§ **Excerpted data**

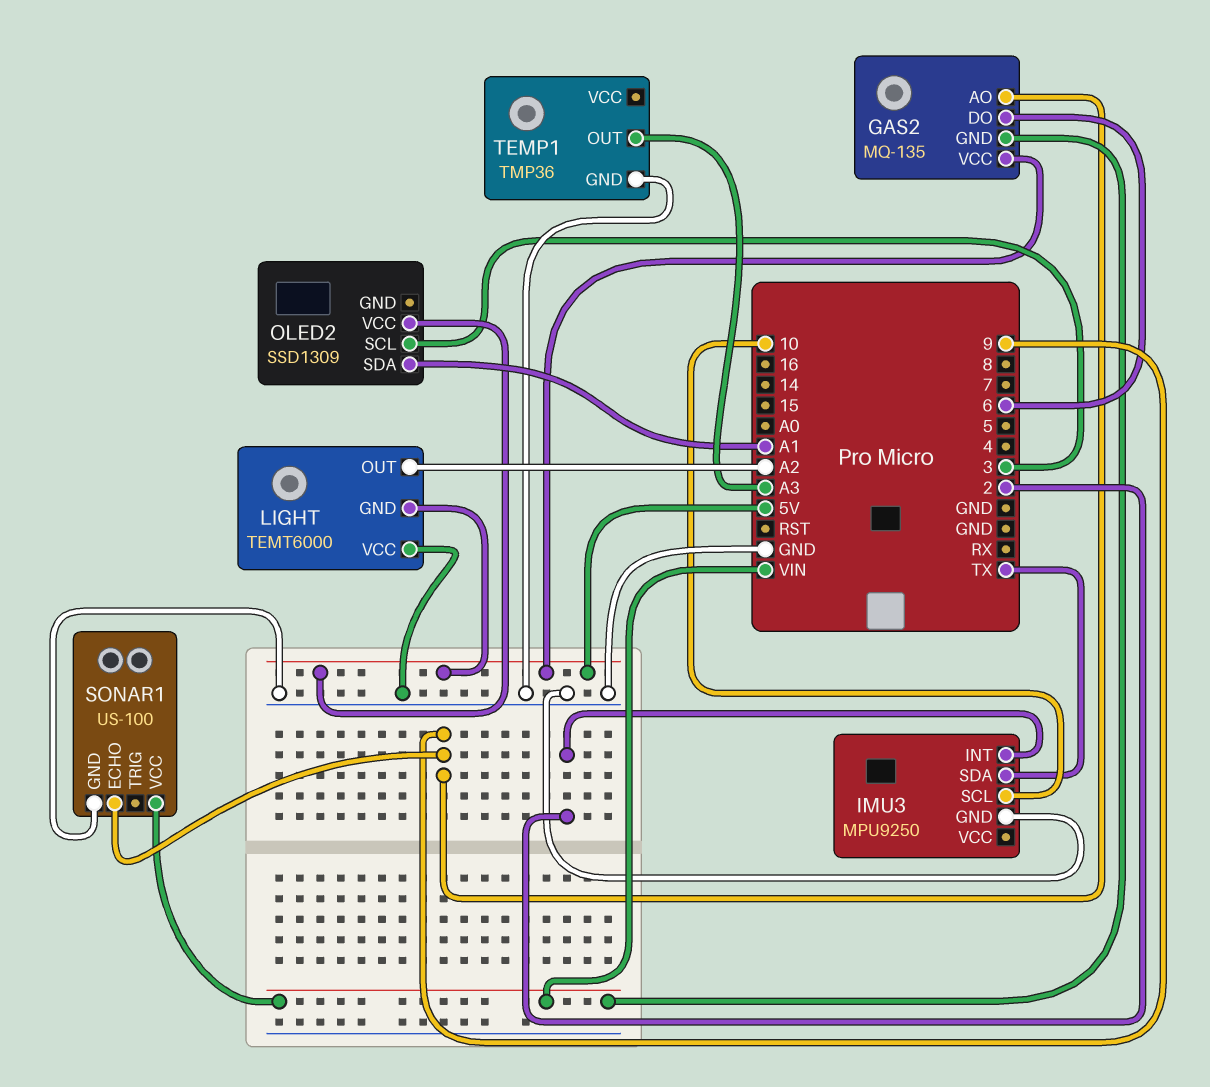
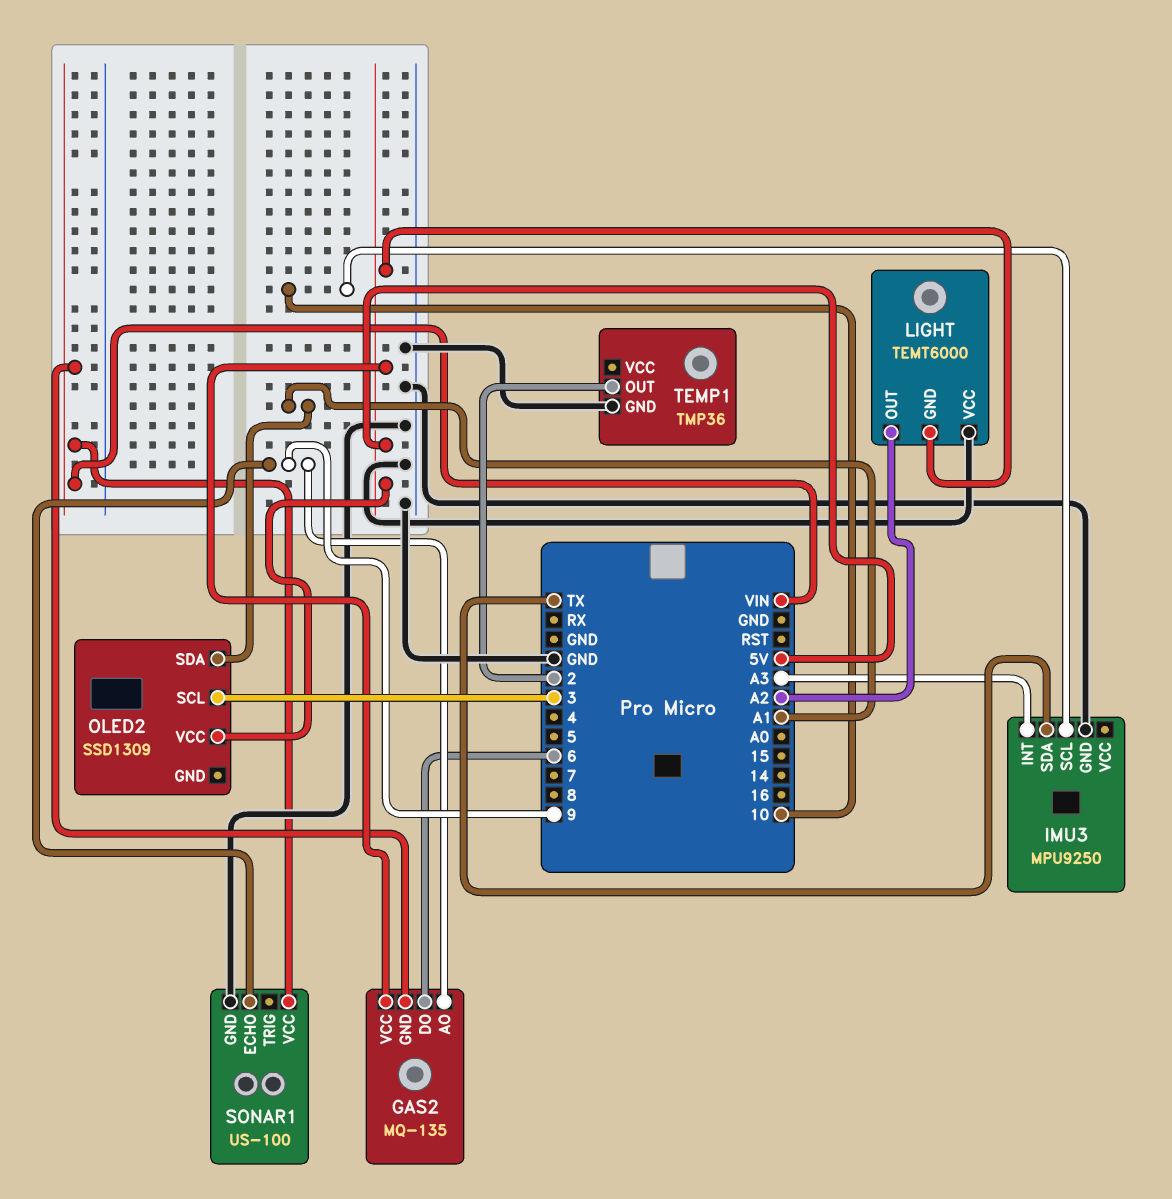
IMU3 pin INT: 2 -> A3
TEMP1 pin OUT: A3 -> 2

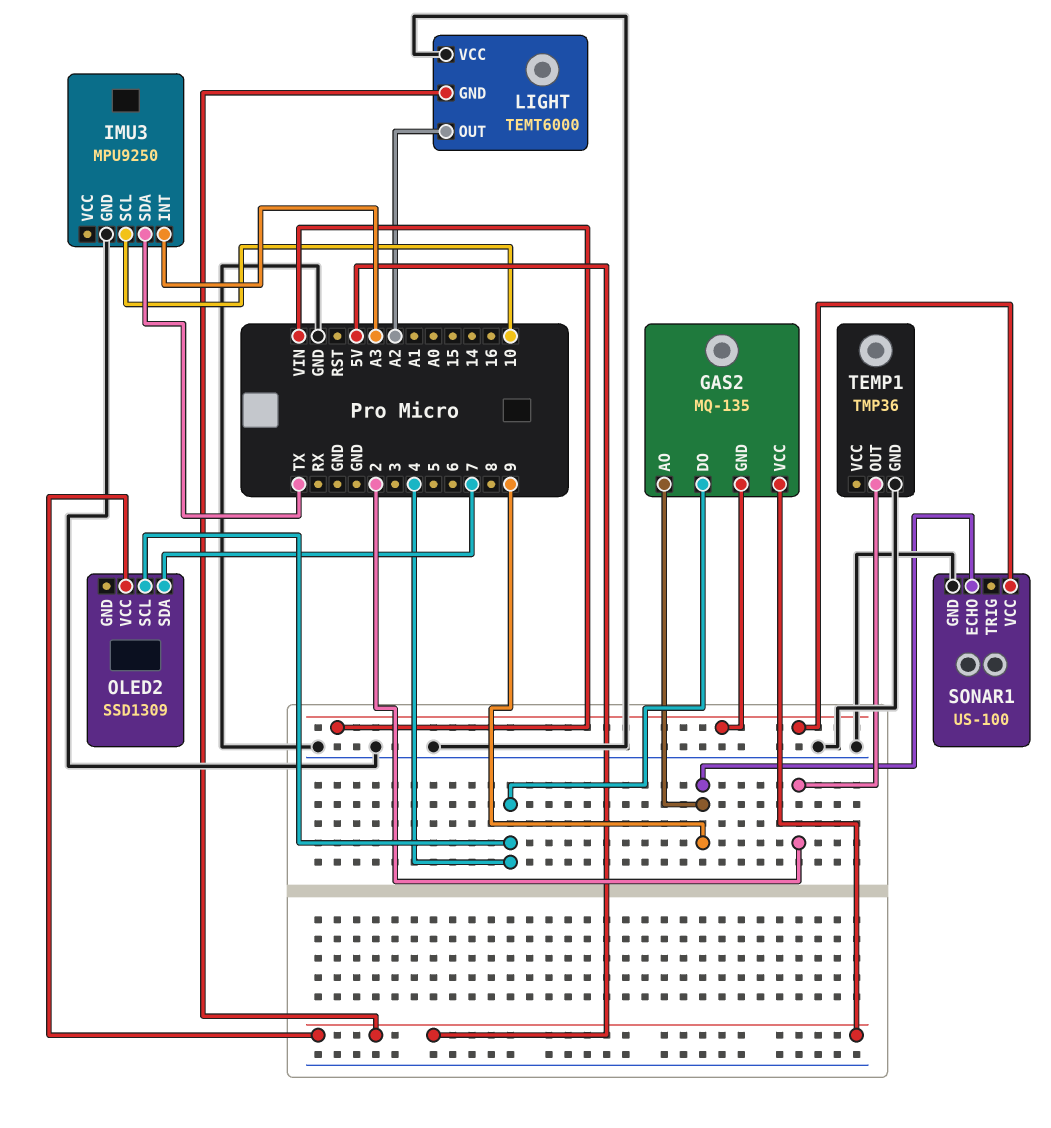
GAS2 pin DO: 6 -> 4
OLED2 pin SCL: 3 -> 4
OLED2 pin SDA: A1 -> 7

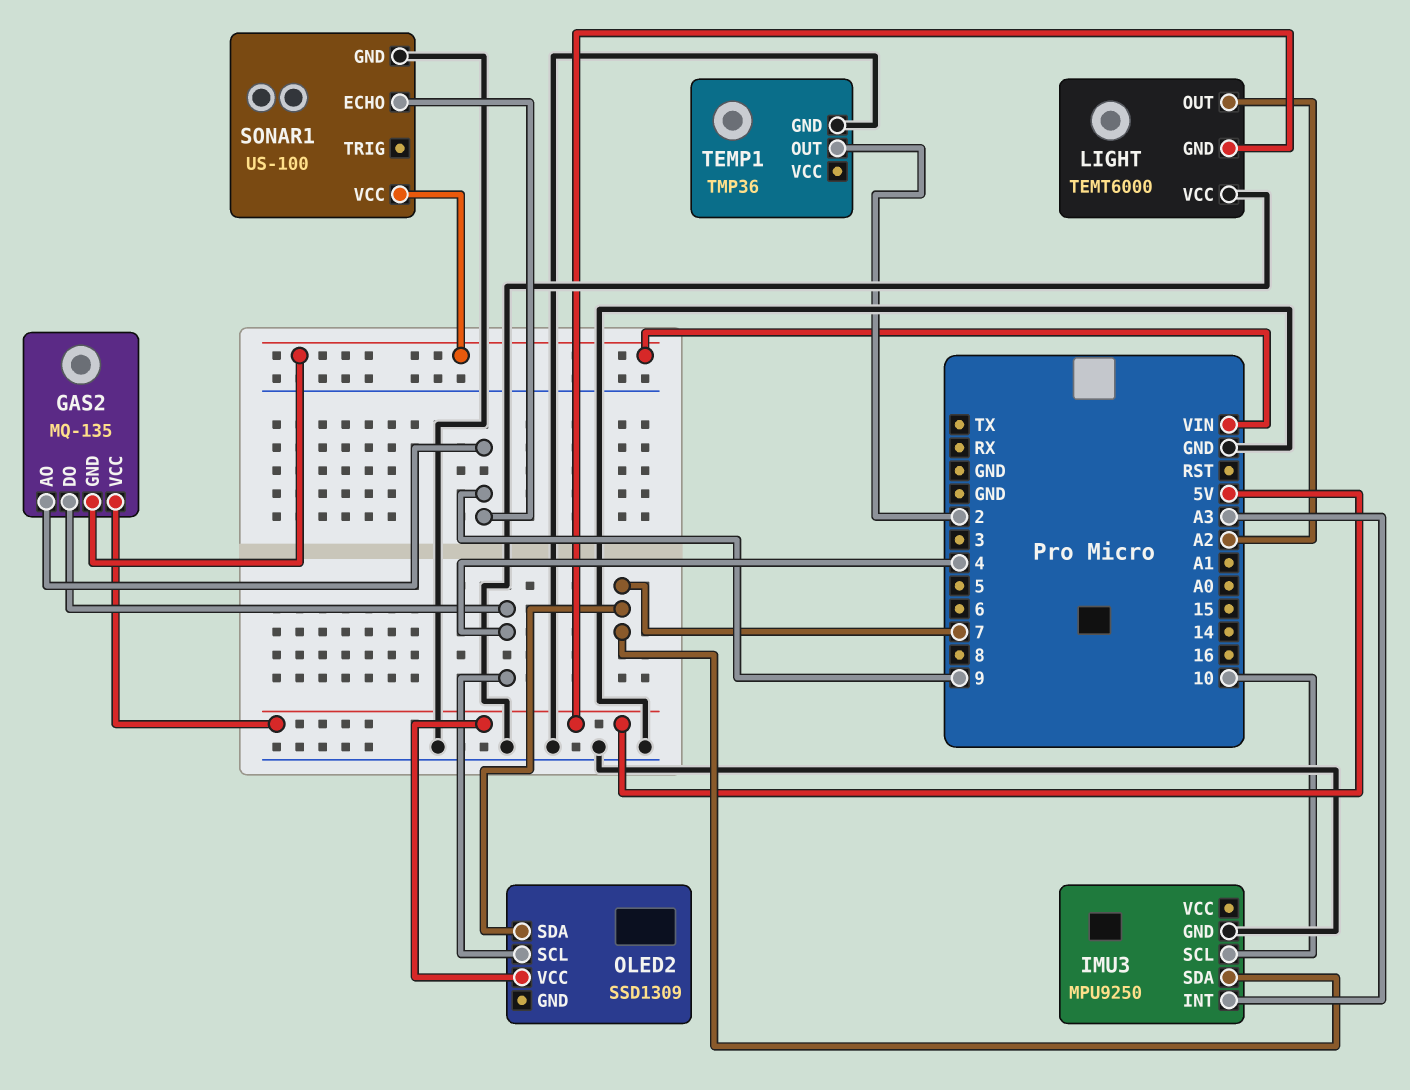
IMU3 pin SDA: TX -> 7

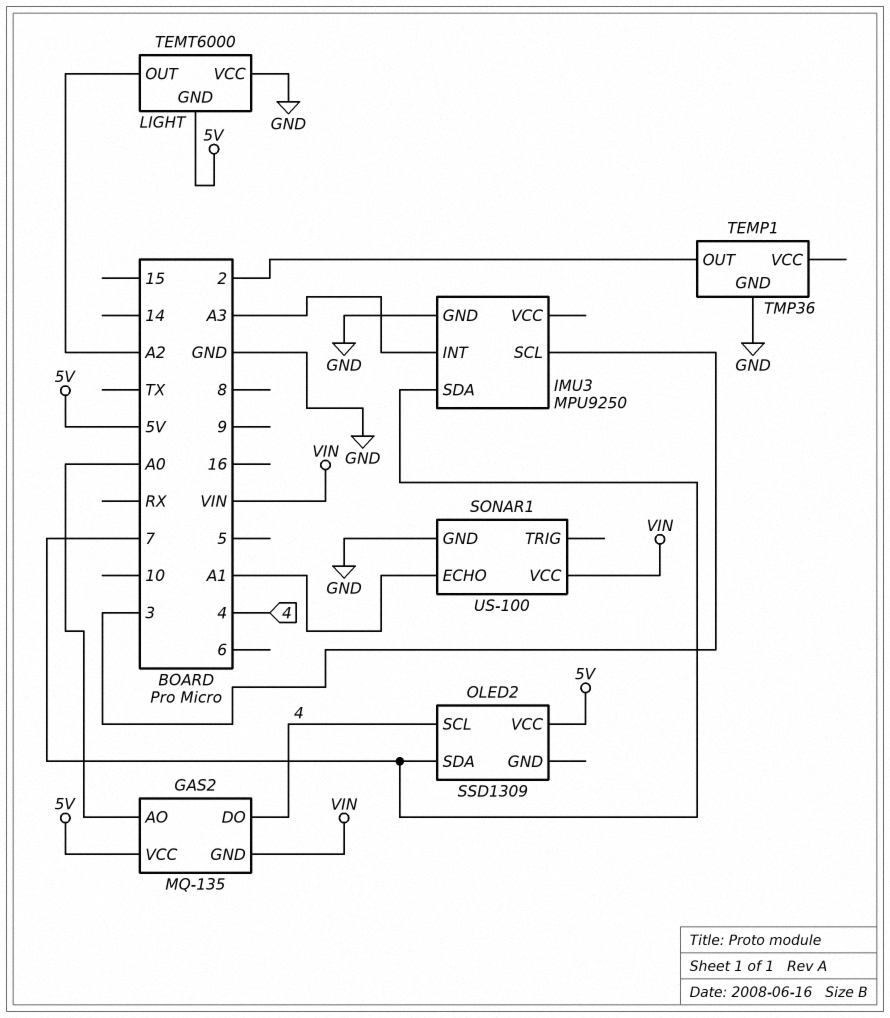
GAS2 pin AO: 9 -> A0
IMU3 pin SCL: 10 -> 3
SONAR1 pin ECHO: 9 -> A1

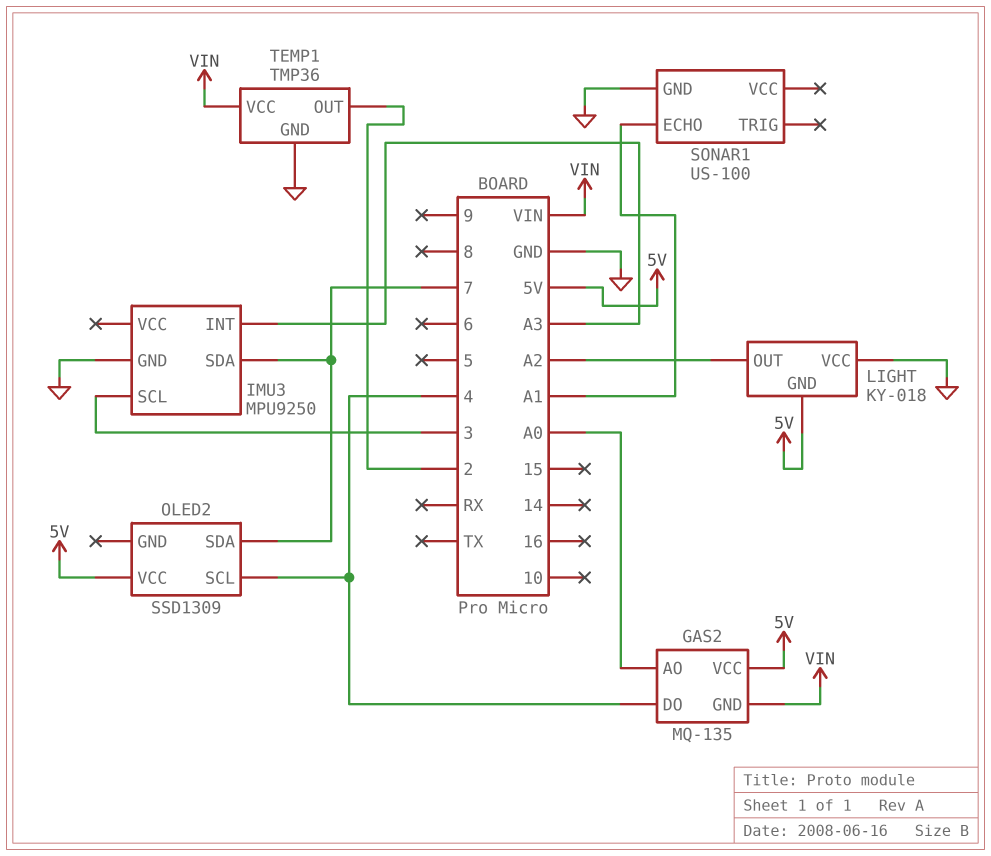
LIGHT: TEMT6000 -> KY-018
SONAR1 pin VCC: VIN -> none
TEMP1 pin VCC: none -> VIN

§ **The problem**
Look through the data and gather every line with the string "none" in it.

§ **Reply to the exercise**
SONAR1 pin VCC: VIN -> none
TEMP1 pin VCC: none -> VIN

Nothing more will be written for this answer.